* TO BE DONE *
Please reproduce word for word the entries starting with the line that contains "purple ellipse: moved 5 px left, 23 px down" and going on through the end of the entries, both ends included. Leave the pictures out of your answer.

:::::

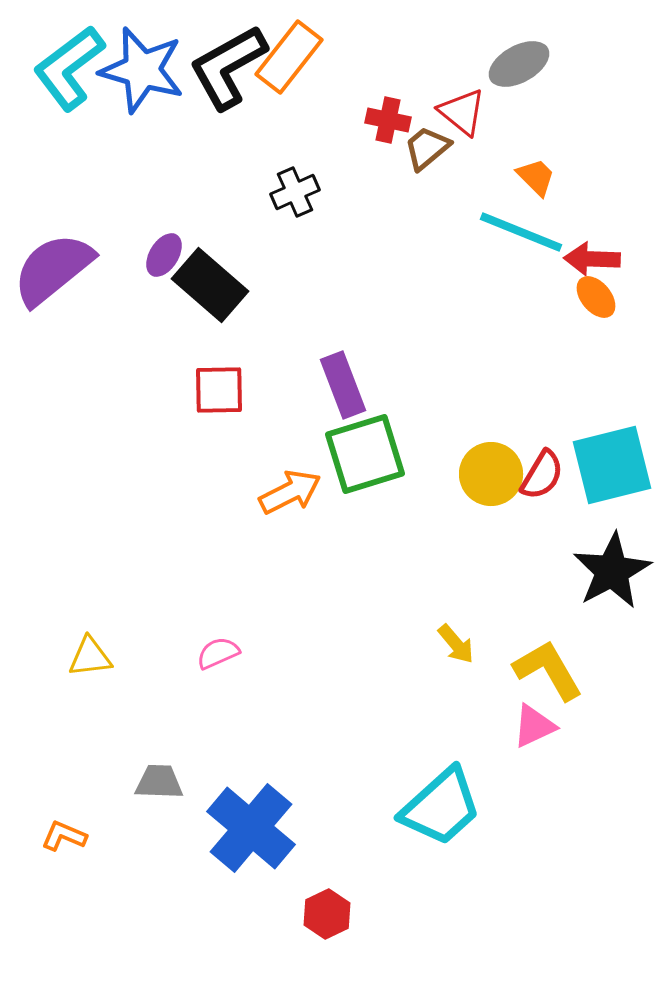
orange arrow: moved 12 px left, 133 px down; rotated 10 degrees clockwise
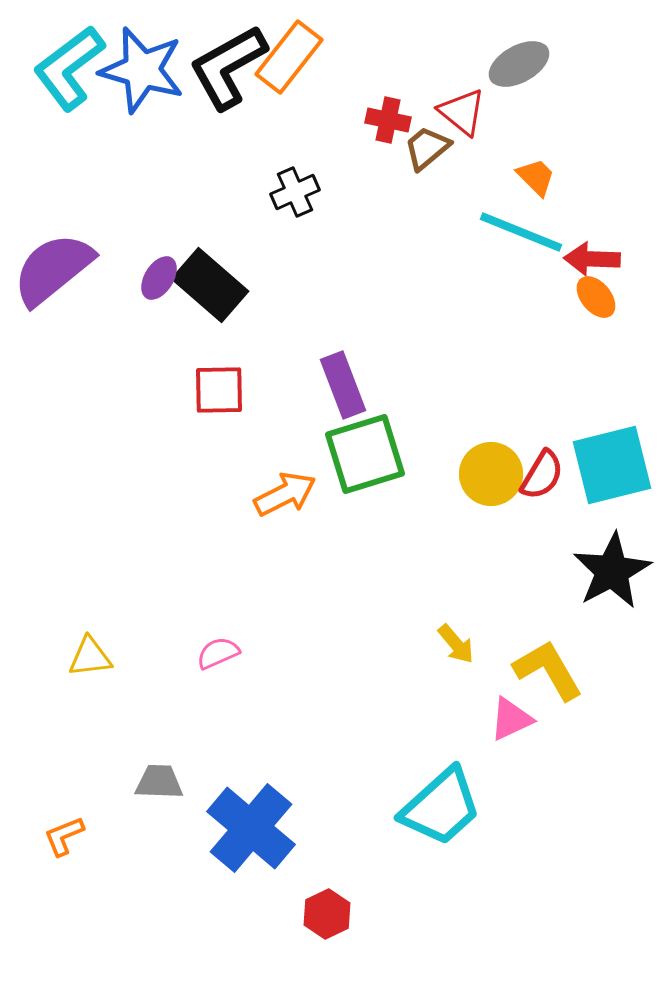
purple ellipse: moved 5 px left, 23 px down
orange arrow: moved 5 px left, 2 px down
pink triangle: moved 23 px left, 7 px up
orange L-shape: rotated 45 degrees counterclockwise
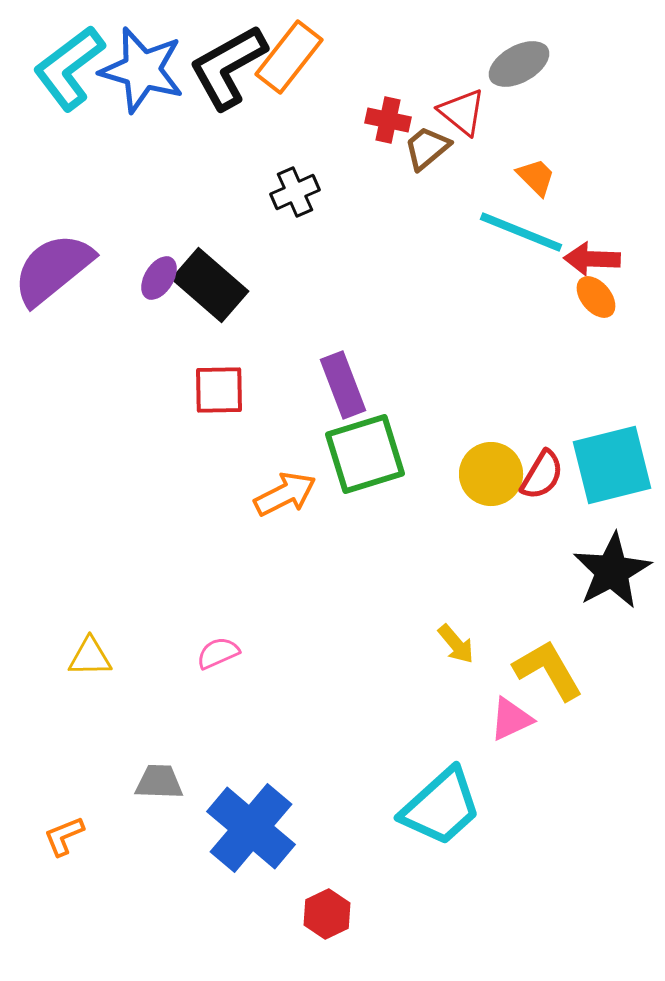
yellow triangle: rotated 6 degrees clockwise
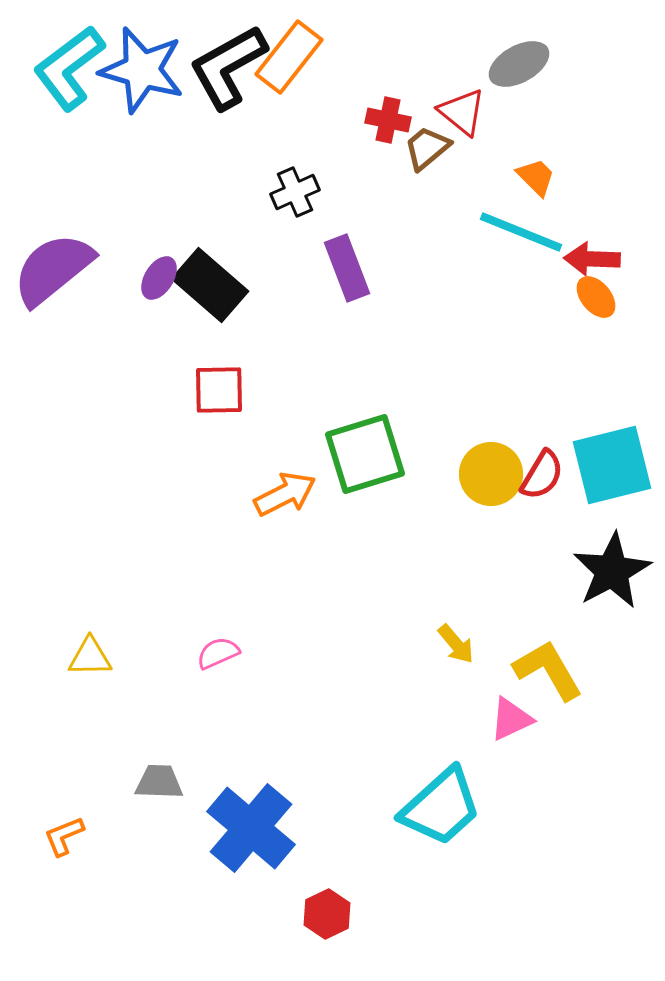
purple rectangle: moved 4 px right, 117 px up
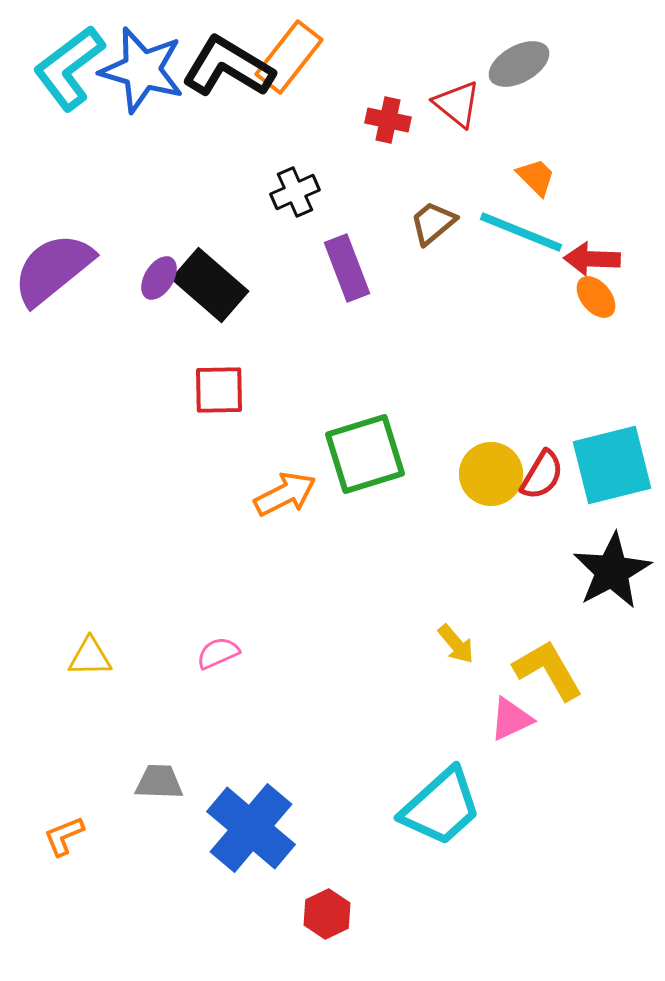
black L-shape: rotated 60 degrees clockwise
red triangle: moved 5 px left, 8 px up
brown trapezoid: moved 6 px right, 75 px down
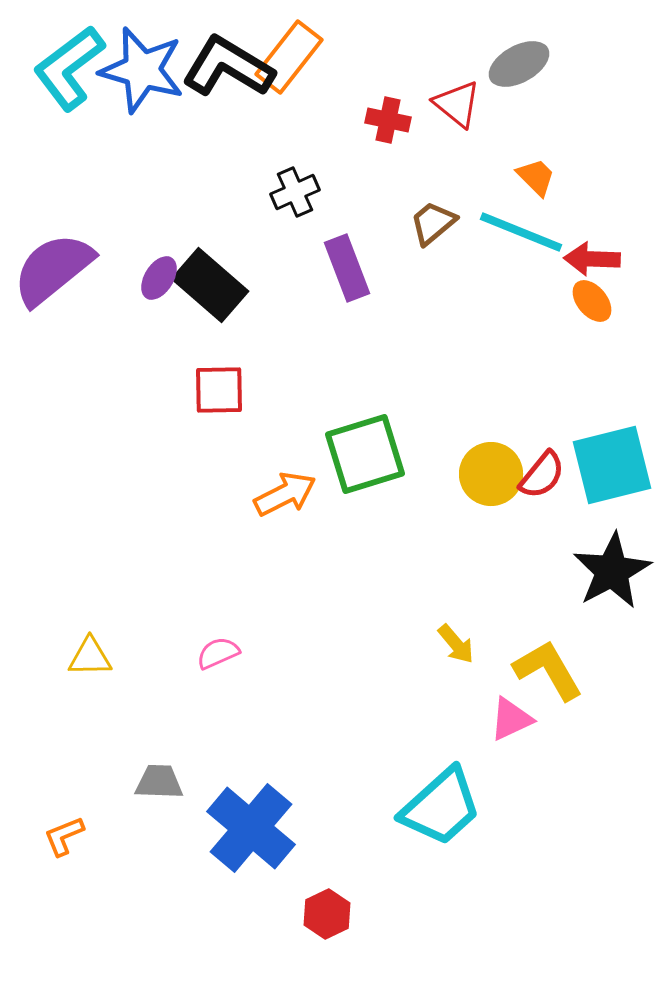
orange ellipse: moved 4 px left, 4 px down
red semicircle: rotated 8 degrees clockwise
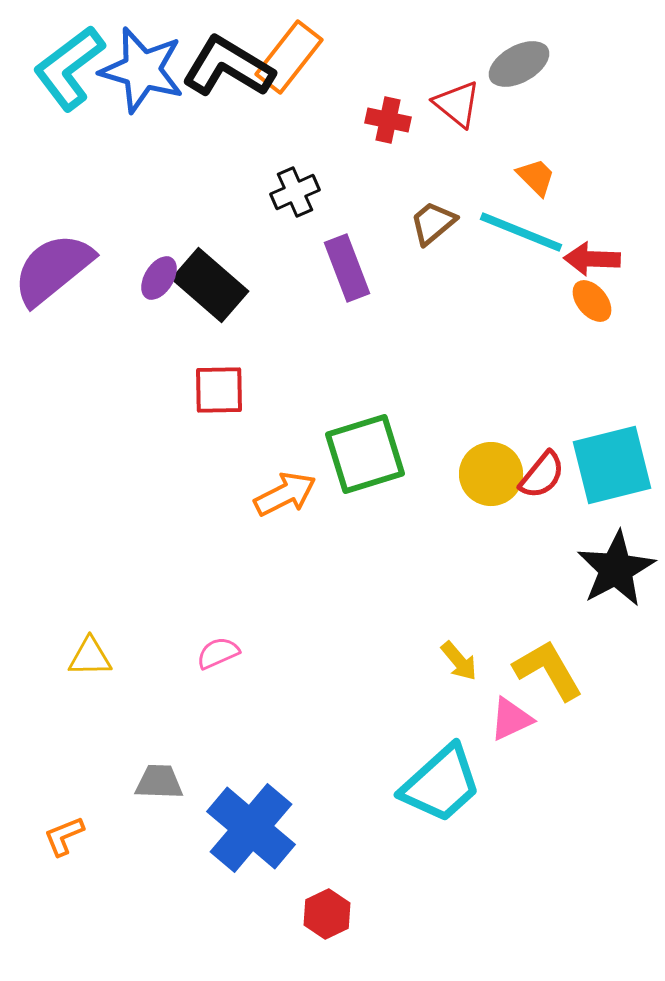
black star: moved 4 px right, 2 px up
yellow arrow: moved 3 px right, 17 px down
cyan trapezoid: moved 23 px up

:::::

* OUTPUT *
purple ellipse: moved 5 px left, 23 px down
orange arrow: moved 5 px left, 2 px down
pink triangle: moved 23 px left, 7 px up
orange L-shape: rotated 45 degrees counterclockwise
yellow triangle: rotated 6 degrees clockwise
purple rectangle: moved 4 px right, 117 px up
black L-shape: rotated 60 degrees clockwise
red triangle: moved 5 px left, 8 px up
brown trapezoid: moved 6 px right, 75 px down
orange ellipse: moved 4 px left, 4 px down
red semicircle: rotated 8 degrees clockwise
black star: moved 4 px right, 2 px up
yellow arrow: moved 3 px right, 17 px down
cyan trapezoid: moved 23 px up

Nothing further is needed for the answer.